* _Work task_
How many lines of the data include the string "building"? State the number and nothing else.

* _Collected material_
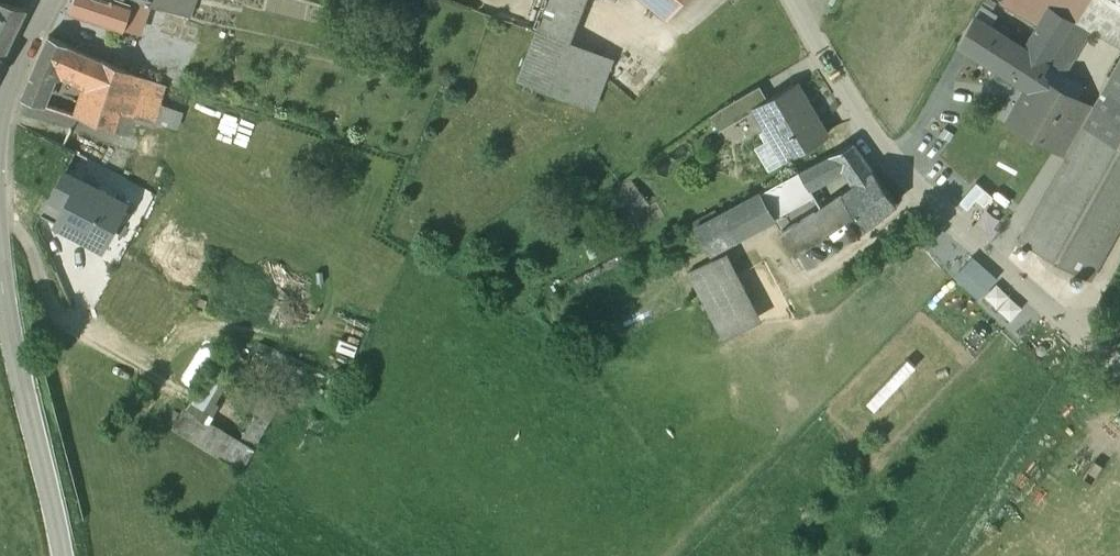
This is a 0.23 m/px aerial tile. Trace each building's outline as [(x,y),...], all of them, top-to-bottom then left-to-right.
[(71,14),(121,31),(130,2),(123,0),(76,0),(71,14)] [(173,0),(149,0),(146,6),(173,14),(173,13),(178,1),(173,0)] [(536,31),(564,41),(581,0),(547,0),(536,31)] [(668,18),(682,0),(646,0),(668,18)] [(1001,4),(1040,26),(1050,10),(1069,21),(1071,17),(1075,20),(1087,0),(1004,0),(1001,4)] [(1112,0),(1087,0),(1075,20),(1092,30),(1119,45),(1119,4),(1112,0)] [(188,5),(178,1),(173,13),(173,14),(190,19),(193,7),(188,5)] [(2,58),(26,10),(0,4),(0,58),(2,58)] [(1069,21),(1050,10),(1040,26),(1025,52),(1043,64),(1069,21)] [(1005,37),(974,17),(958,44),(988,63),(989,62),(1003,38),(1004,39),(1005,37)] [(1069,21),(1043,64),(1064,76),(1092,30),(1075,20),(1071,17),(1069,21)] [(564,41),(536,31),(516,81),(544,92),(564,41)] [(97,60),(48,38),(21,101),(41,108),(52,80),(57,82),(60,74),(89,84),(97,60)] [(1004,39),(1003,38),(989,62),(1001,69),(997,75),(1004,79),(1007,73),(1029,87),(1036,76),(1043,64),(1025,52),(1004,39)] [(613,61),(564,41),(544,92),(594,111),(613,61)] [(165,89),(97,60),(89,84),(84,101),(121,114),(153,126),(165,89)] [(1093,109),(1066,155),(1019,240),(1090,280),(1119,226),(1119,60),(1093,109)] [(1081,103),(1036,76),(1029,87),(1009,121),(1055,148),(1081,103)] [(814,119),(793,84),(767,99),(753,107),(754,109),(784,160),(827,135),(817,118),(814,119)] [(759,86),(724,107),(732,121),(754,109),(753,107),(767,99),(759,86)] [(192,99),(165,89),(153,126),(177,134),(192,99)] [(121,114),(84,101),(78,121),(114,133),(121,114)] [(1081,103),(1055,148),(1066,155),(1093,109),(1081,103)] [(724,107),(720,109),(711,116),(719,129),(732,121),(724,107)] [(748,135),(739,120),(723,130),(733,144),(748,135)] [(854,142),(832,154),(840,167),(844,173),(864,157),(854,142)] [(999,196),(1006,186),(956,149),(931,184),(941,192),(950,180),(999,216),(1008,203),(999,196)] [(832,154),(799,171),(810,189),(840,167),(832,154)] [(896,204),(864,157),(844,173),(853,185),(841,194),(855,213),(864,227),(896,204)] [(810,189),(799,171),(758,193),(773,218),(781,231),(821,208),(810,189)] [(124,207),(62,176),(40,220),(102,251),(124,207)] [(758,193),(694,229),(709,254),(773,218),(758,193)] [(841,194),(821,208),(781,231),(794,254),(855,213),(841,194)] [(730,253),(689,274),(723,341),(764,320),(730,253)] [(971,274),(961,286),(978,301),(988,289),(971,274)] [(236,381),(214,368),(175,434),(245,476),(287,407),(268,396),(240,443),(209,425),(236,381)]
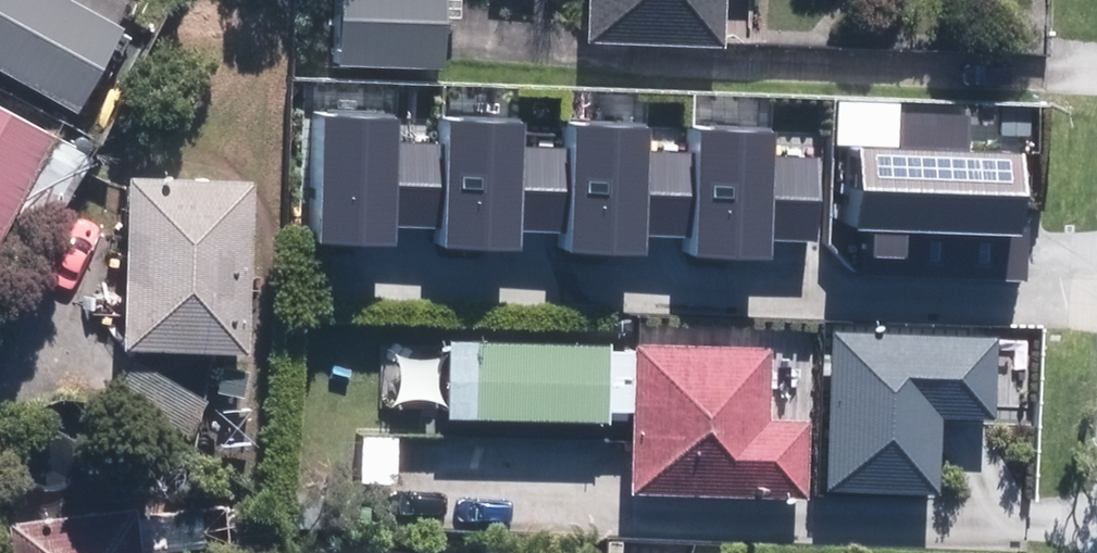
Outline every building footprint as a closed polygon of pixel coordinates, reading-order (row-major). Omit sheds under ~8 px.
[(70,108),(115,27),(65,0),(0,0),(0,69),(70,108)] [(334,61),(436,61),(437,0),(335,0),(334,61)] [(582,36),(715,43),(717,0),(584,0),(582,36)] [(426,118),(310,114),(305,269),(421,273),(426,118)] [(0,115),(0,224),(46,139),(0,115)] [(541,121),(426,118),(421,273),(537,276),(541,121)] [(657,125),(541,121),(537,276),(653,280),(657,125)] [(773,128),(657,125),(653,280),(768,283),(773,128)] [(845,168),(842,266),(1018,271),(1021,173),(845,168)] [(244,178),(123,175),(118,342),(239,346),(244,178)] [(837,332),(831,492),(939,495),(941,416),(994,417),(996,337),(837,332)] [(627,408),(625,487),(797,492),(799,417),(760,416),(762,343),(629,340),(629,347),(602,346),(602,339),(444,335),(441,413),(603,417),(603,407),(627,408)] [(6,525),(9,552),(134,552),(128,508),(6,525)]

* _Written response_
2